**WHAT THE TASK REQUIRES:** Below are some records; quote exactly the lines from the one that contains "camera: 10 degrees right, 10 degrees up" through the one that contains "(546, 440) = (415, 560): black mouse -> none", inclusive, and no others.

**DATA TO PROCESS:**
* * * *
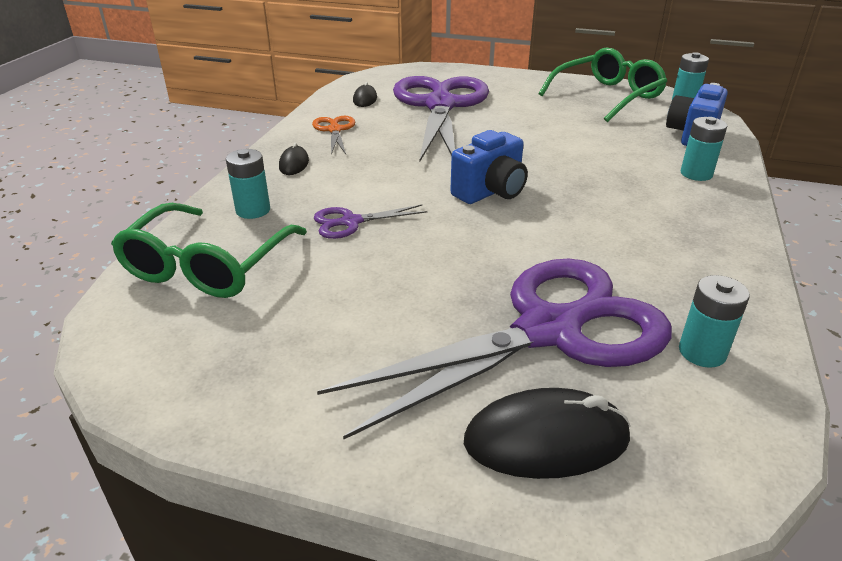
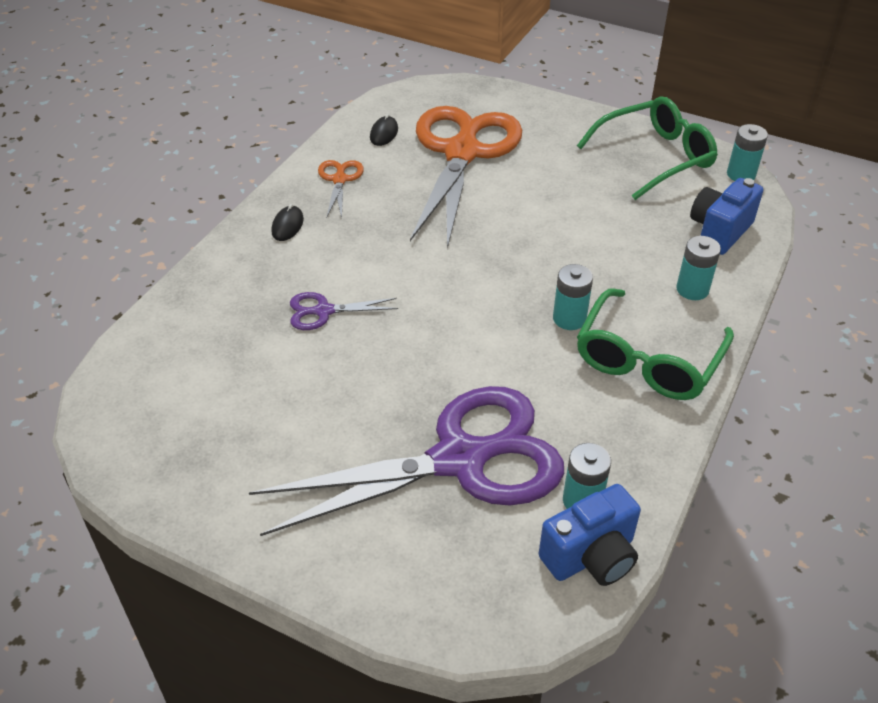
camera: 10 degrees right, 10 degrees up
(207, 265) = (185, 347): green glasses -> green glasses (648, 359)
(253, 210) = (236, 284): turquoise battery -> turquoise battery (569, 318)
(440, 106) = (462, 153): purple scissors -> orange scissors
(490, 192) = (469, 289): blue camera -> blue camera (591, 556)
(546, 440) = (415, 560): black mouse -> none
* * * *
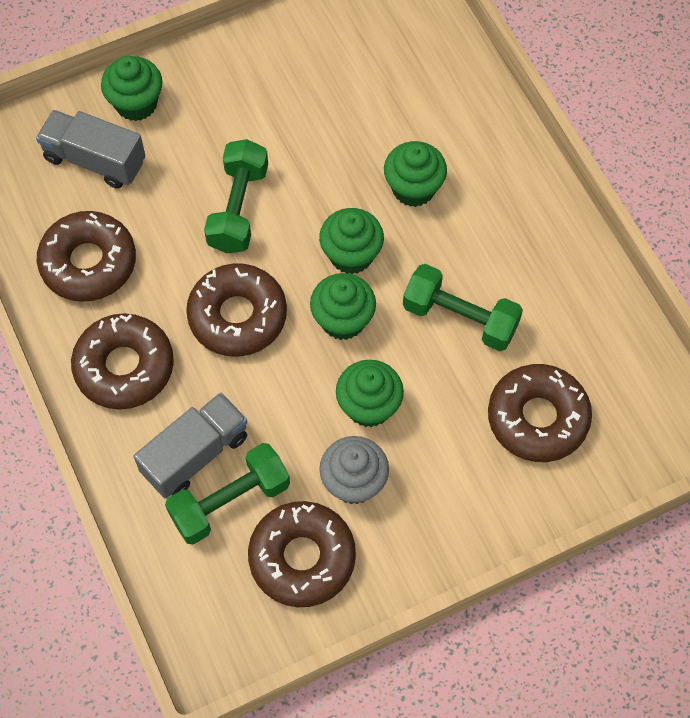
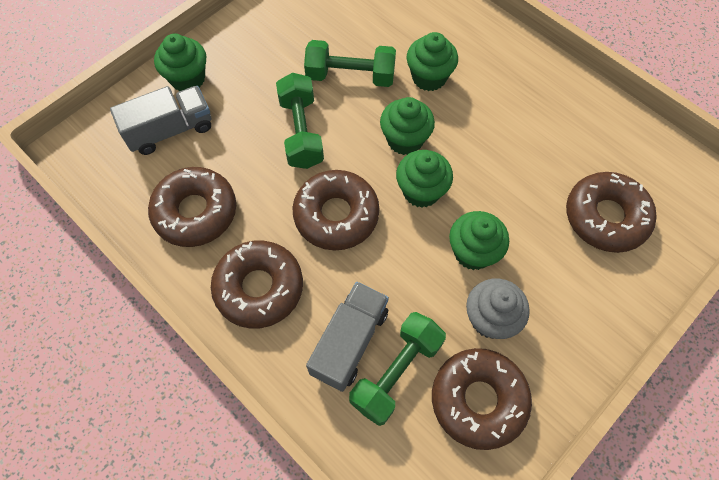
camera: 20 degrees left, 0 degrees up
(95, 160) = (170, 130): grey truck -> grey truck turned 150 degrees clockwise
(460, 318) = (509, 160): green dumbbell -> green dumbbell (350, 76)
* * * *
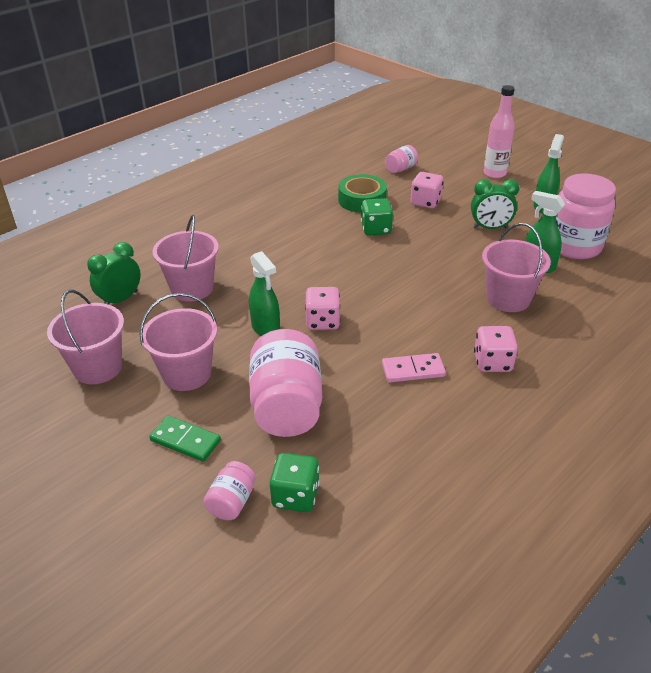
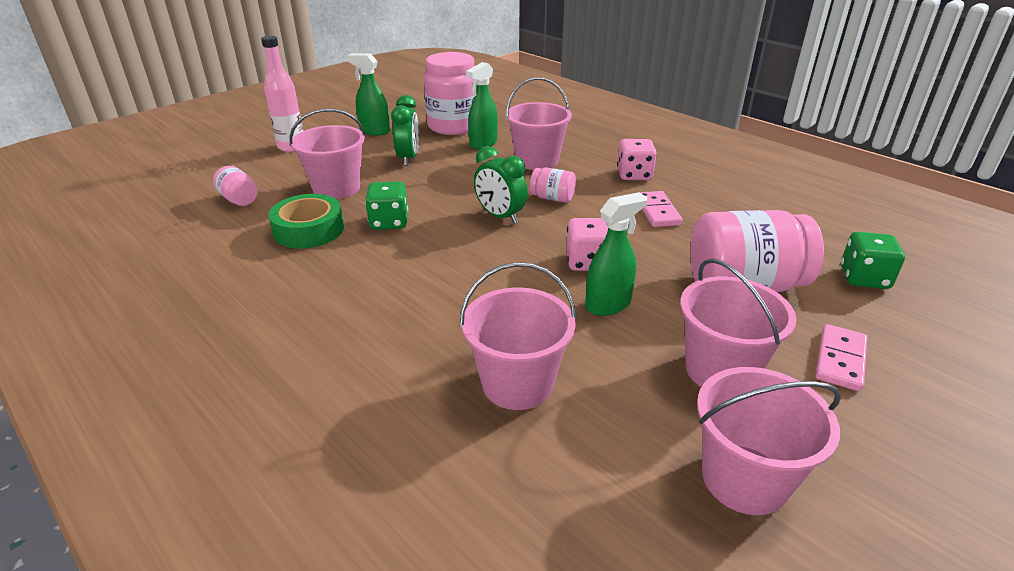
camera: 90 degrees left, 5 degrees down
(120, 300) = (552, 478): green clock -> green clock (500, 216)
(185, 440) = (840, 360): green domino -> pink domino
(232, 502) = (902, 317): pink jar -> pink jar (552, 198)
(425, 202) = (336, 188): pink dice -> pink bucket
* * * *
**RESPONSE AREA:**
camera: 10 degrees right, 10 degrees up
(207, 265) = (185, 347): green glasses -> green glasses (648, 359)
(253, 210) = (236, 284): turquoise battery -> turquoise battery (569, 318)
(440, 106) = (462, 153): purple scissors -> orange scissors
(490, 192) = (469, 289): blue camera -> blue camera (591, 556)
(546, 440) = (415, 560): black mouse -> none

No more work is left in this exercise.